─── Task input
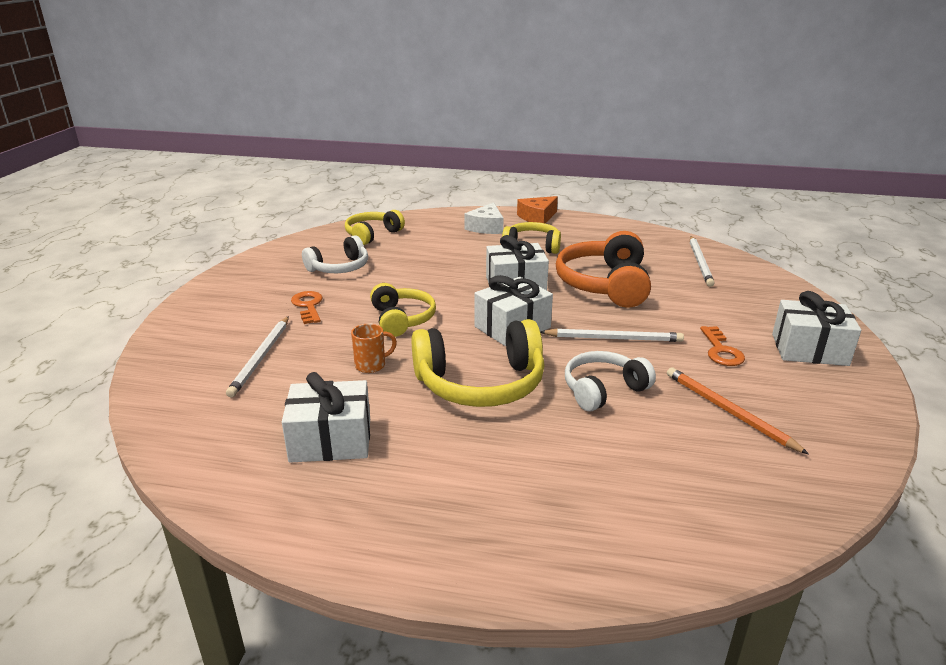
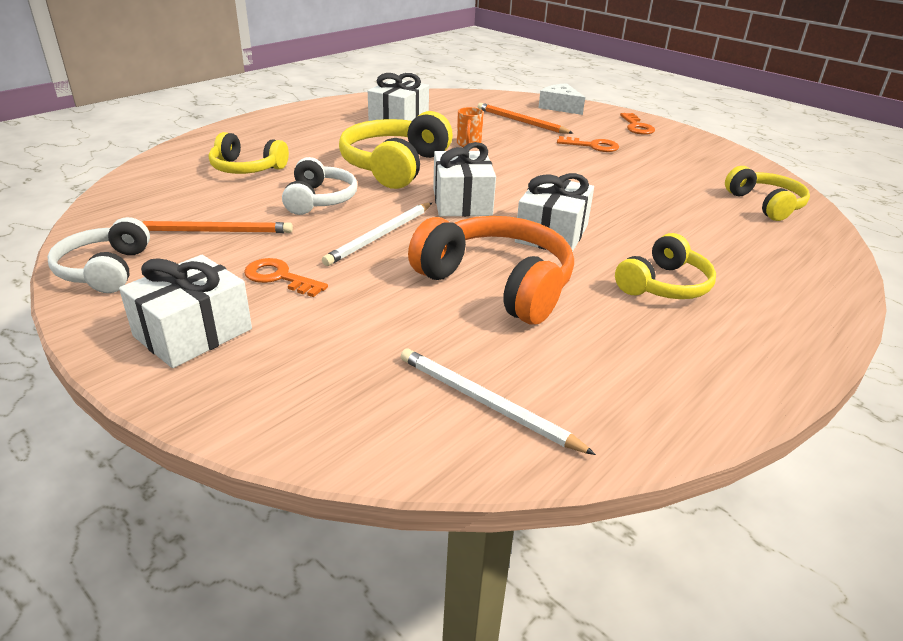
camera: 120 degrees right, 5 degrees up
white pencil [226,316,289,397] -> orange pencil [478,103,573,134]
white headphones [302,235,368,273] -> white headphones moved to [47,217,150,293]
yellow headphones [370,283,436,337] -> yellow headphones moved to [209,132,289,174]
white cheese [464,202,504,234] -> white cheese moved to [538,83,585,115]
orange cheese [517,196,558,224] -> none
none -> orange key [620,113,655,135]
──────
◆ **What the task asks**
All lines starting at the one holding "white headphones [302,235,368,273]" and ending at the last line above must be output exactly, and no other line may appear.

◆ **Response below**
white headphones [302,235,368,273] -> white headphones moved to [47,217,150,293]
yellow headphones [370,283,436,337] -> yellow headphones moved to [209,132,289,174]
white cheese [464,202,504,234] -> white cheese moved to [538,83,585,115]
orange cheese [517,196,558,224] -> none
none -> orange key [620,113,655,135]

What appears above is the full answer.